Exercise directions:
For this exercise, output every line of the data as it stands.

Data shown:
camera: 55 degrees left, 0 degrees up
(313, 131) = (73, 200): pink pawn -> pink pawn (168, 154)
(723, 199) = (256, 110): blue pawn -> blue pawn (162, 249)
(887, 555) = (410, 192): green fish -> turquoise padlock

Problem solution:
camera: 55 degrees left, 0 degrees up
(313, 131) = (73, 200): pink pawn -> pink pawn (168, 154)
(723, 199) = (256, 110): blue pawn -> blue pawn (162, 249)
(887, 555) = (410, 192): green fish -> turquoise padlock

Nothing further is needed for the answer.